Requirement — Leaving the pictures aside, reproduce the data in full and word for word.

Items from a data source
* * * * * * *

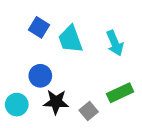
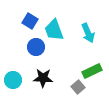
blue circle: (40, 76) -> (36, 47), moved
gray square: (89, 111) -> (78, 87), moved

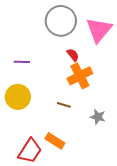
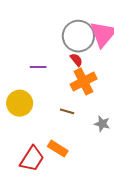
gray circle: (61, 21) -> (78, 36), moved
purple line: (22, 62) -> (38, 67), moved

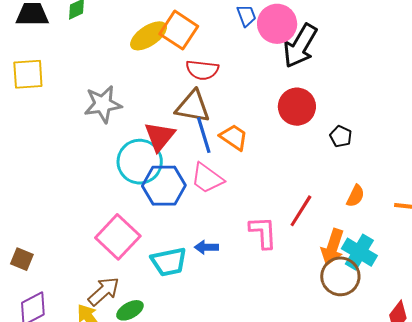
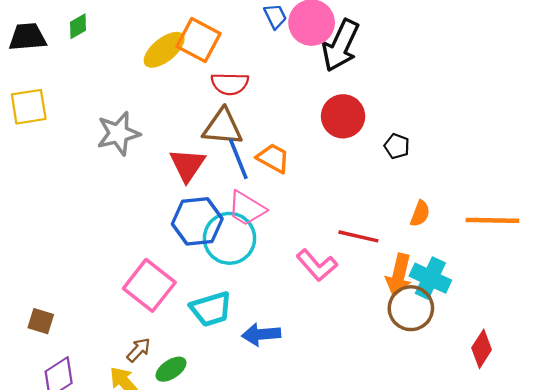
cyan circle: (140, 162) -> (229, 238), moved
red line: (301, 211) -> (358, 236), turned 76
pink L-shape: (263, 232) -> (317, 265), turned 147
blue arrow: (206, 247) -> (261, 334), moved, size x1.4
brown arrow: (104, 291) -> (139, 350), size x0.7

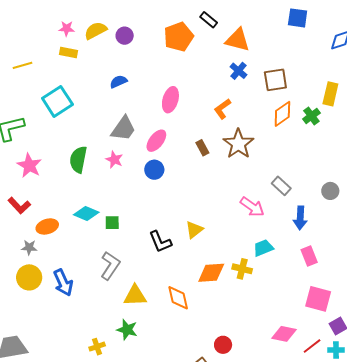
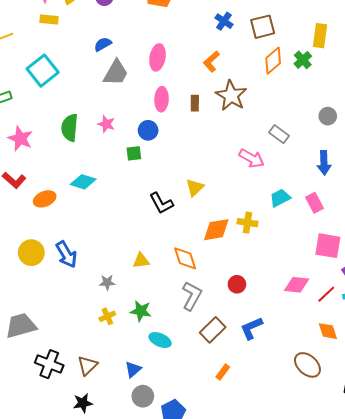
gray trapezoid: (123, 129) -> (116, 73), moved
pink ellipse: (156, 141) -> (162, 99), moved, turned -30
brown rectangle: (202, 148) -> (195, 103), turned 35
gray circle: (330, 191) -> (328, 116), moved
blue arrow: (300, 218) -> (324, 163), moved
green square: (112, 223) -> (134, 153), moved
gray star: (29, 247) -> (107, 282), moved
cyan trapezoid: (263, 248) -> (280, 198), moved
gray L-shape: (110, 266) -> (192, 296), moved
yellow triangle: (135, 296) -> (141, 261), size x0.7
green star: (127, 330) -> (141, 311), moved
red circle: (223, 345) -> (237, 284), moved

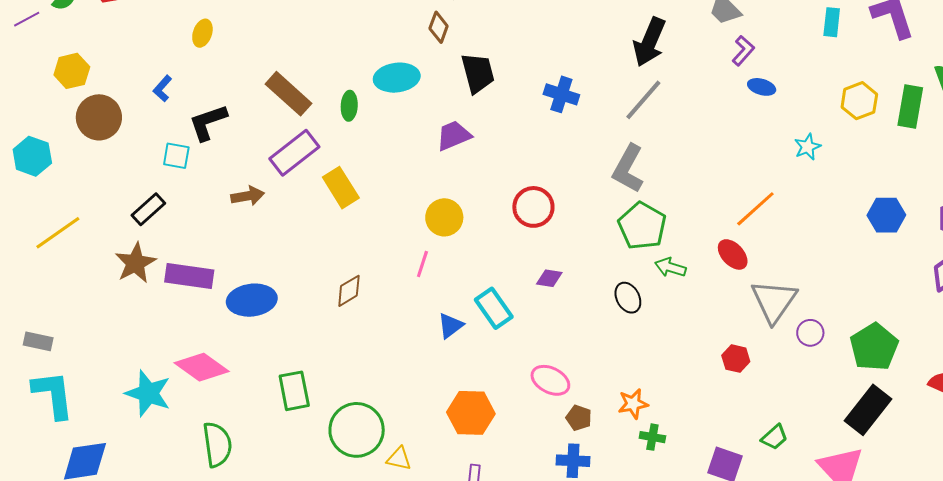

* * * * * * *

Expected answer —
blue circle: (40, 76) -> (36, 47), moved
gray square: (89, 111) -> (78, 87), moved

gray circle: (61, 21) -> (78, 36), moved
purple line: (22, 62) -> (38, 67), moved

cyan circle: (140, 162) -> (229, 238), moved
red line: (301, 211) -> (358, 236), turned 76
pink L-shape: (263, 232) -> (317, 265), turned 147
blue arrow: (206, 247) -> (261, 334), moved, size x1.4
brown arrow: (104, 291) -> (139, 350), size x0.7

gray trapezoid: (123, 129) -> (116, 73), moved
pink ellipse: (156, 141) -> (162, 99), moved, turned -30
brown rectangle: (202, 148) -> (195, 103), turned 35
gray circle: (330, 191) -> (328, 116), moved
blue arrow: (300, 218) -> (324, 163), moved
green square: (112, 223) -> (134, 153), moved
gray star: (29, 247) -> (107, 282), moved
cyan trapezoid: (263, 248) -> (280, 198), moved
gray L-shape: (110, 266) -> (192, 296), moved
yellow triangle: (135, 296) -> (141, 261), size x0.7
green star: (127, 330) -> (141, 311), moved
red circle: (223, 345) -> (237, 284), moved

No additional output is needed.